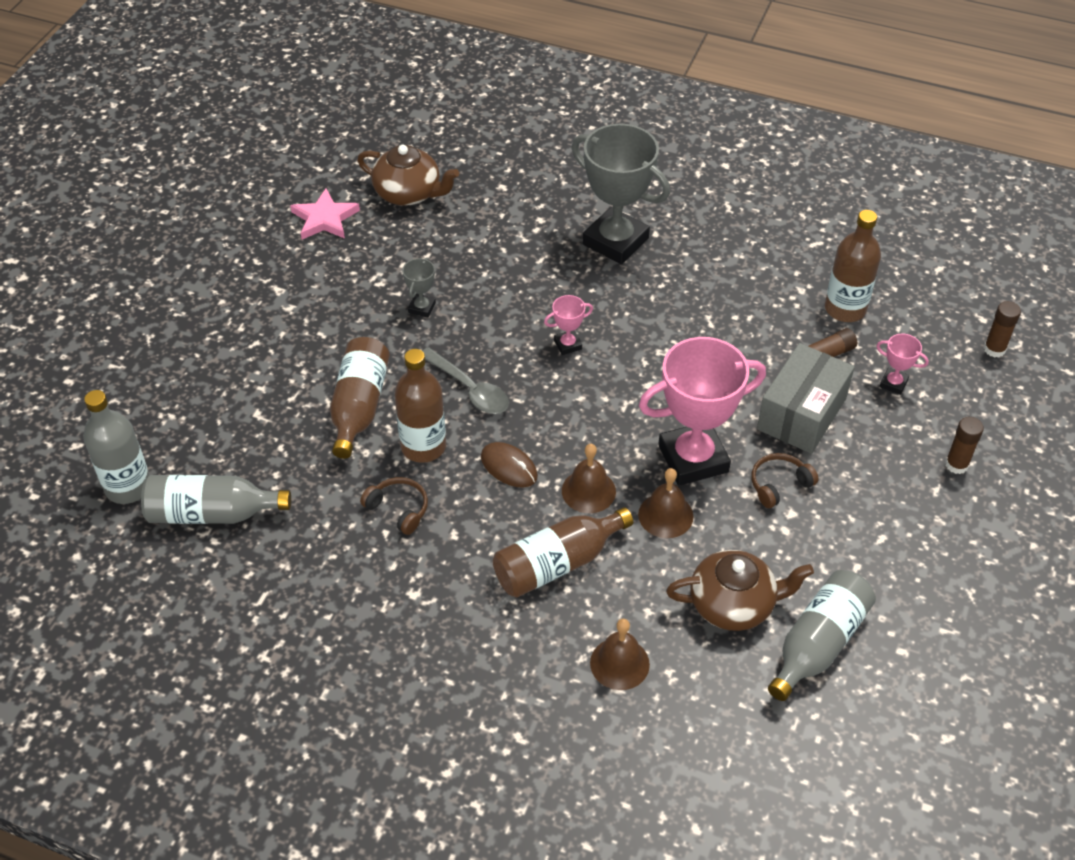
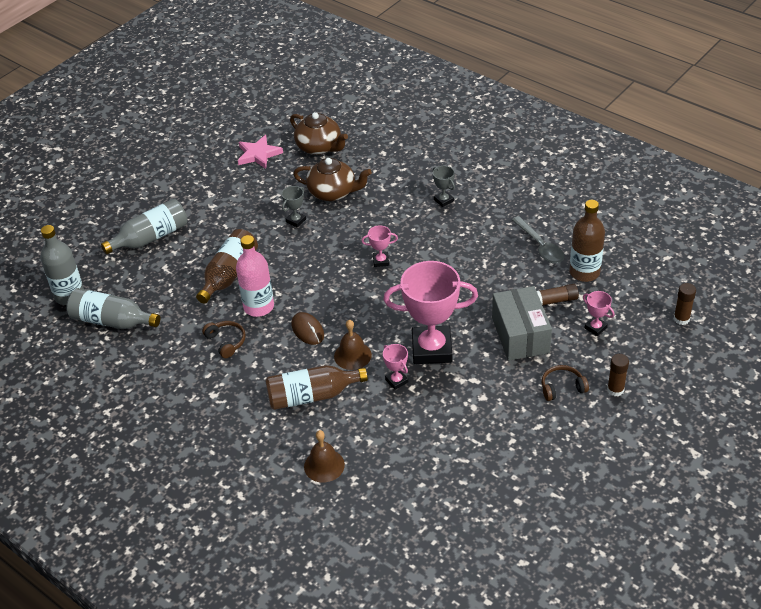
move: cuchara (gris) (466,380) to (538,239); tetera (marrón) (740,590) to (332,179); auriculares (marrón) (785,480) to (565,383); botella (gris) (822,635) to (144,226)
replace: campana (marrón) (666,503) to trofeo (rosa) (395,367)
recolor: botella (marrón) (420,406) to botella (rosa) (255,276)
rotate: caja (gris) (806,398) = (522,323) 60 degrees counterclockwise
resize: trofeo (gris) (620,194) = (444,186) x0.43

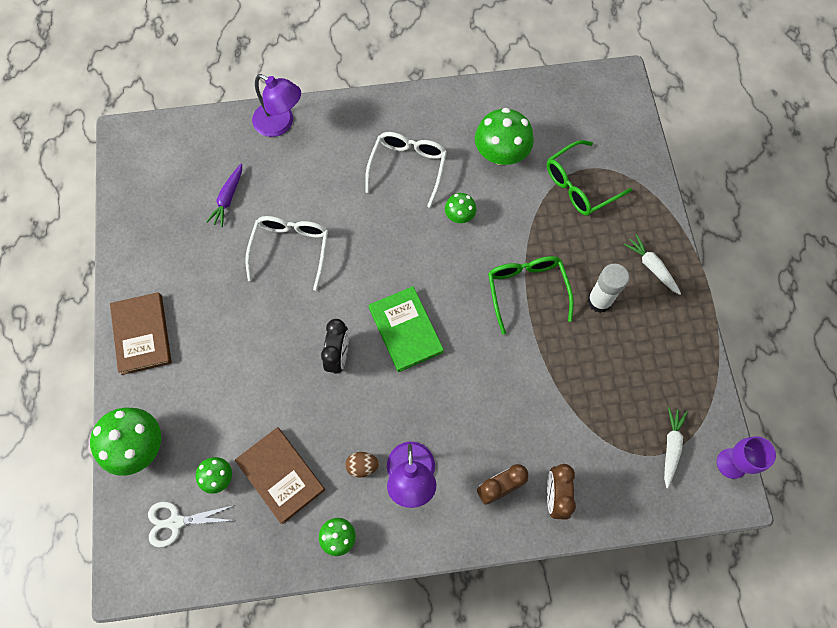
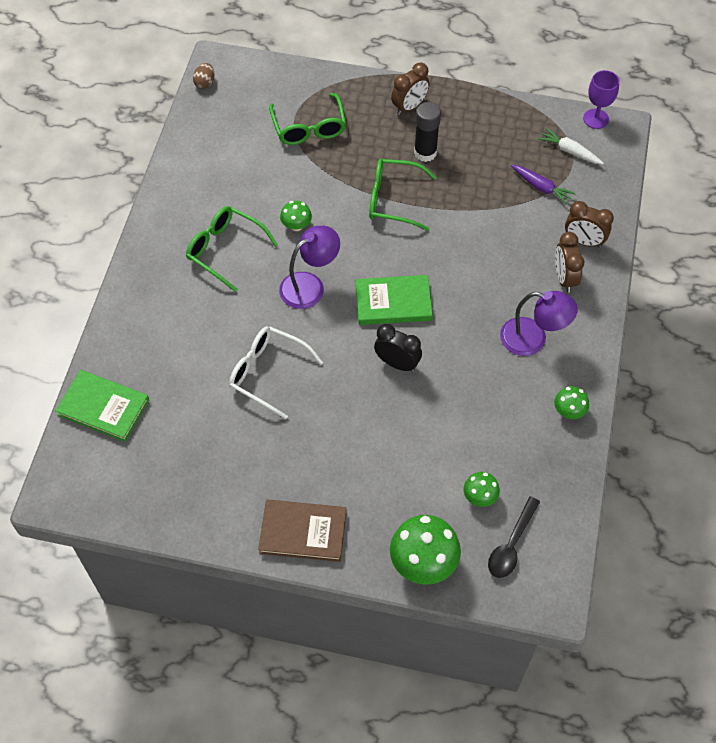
delete: libro (marrón) (280,475); seta (verde) (504,136)
insert: libro (verde) (102,406)
move: zanahoria (morado) (224,195) to (543,185); lámpara (morado) (276,105) to (309,267); huevo (marrón) (362,465) to (203,76)
replace: tijeras (blanco) (191,524) to cuchara (negro) (514,537); zanahoria (blanco) (652,264) to despertador (marrón) (410,89)
recolor: gafas (blanco) (406,170) to gafas (verde) (232,249); barra de pegamento (blanco) (608,288) to barra de pegamento (negro) (427,132)

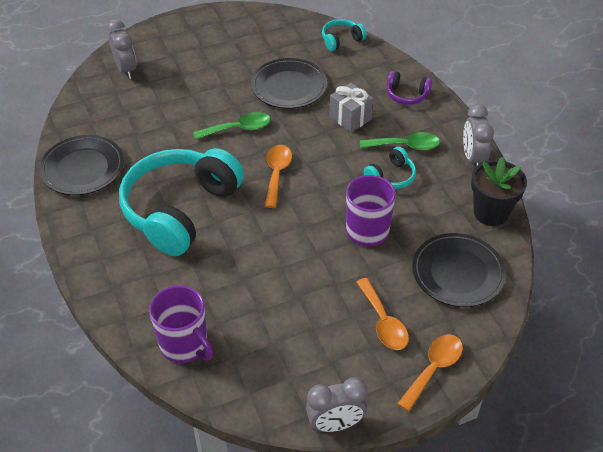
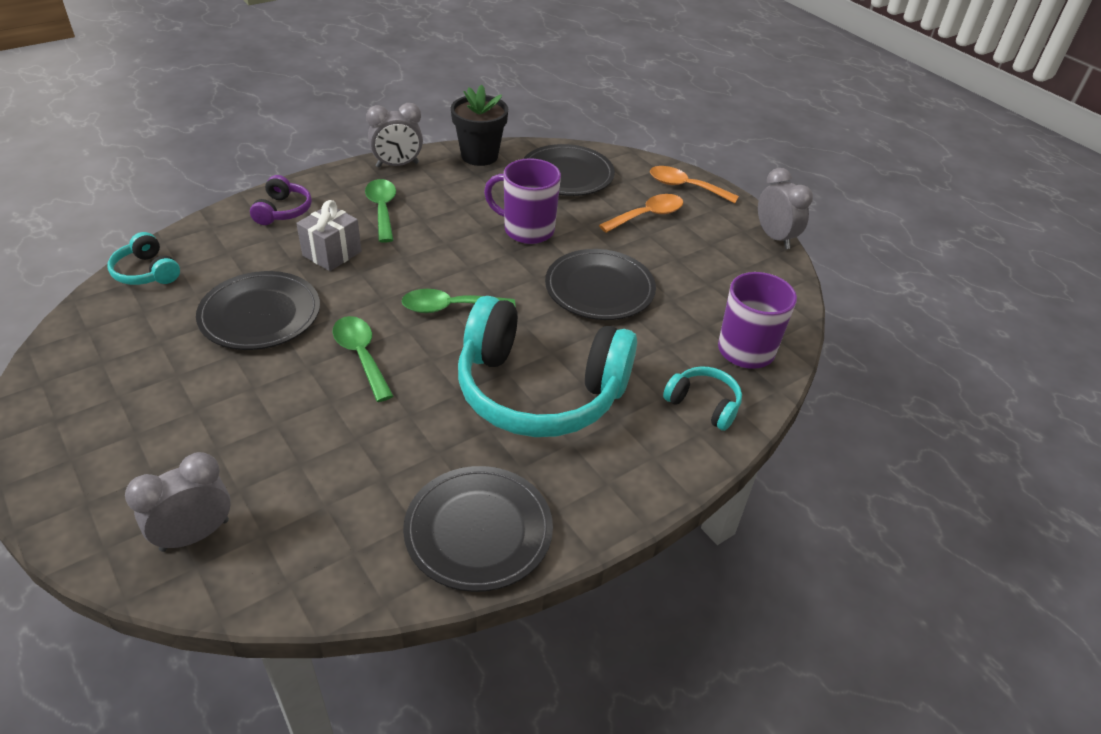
insert: plato (negro) (600,284)
move: auriculares (turquesa) (390,168) to (702,399)
recolor: cuchara (naranja) (278,176) to cuchara (verde) (458,301)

* [THE PROBLEM] Output every record verbatim, excluding any picture it contains.

* [YOUR SOLUTION]
move: cuchara (gris) (466,380) to (538,239); tetera (marrón) (740,590) to (332,179); auriculares (marrón) (785,480) to (565,383); botella (gris) (822,635) to (144,226)
replace: campana (marrón) (666,503) to trofeo (rosa) (395,367)
recolor: botella (marrón) (420,406) to botella (rosa) (255,276)
rotate: caja (gris) (806,398) = (522,323) 60 degrees counterclockwise
resize: trofeo (gris) (620,194) = (444,186) x0.43

delete: libro (marrón) (280,475); seta (verde) (504,136)
insert: libro (verde) (102,406)
move: zanahoria (morado) (224,195) to (543,185); lámpara (morado) (276,105) to (309,267); huevo (marrón) (362,465) to (203,76)
replace: tijeras (blanco) (191,524) to cuchara (negro) (514,537); zanahoria (blanco) (652,264) to despertador (marrón) (410,89)
recolor: gafas (blanco) (406,170) to gafas (verde) (232,249); barra de pegamento (blanco) (608,288) to barra de pegamento (negro) (427,132)

insert: plato (negro) (600,284)
move: auriculares (turquesa) (390,168) to (702,399)
recolor: cuchara (naranja) (278,176) to cuchara (verde) (458,301)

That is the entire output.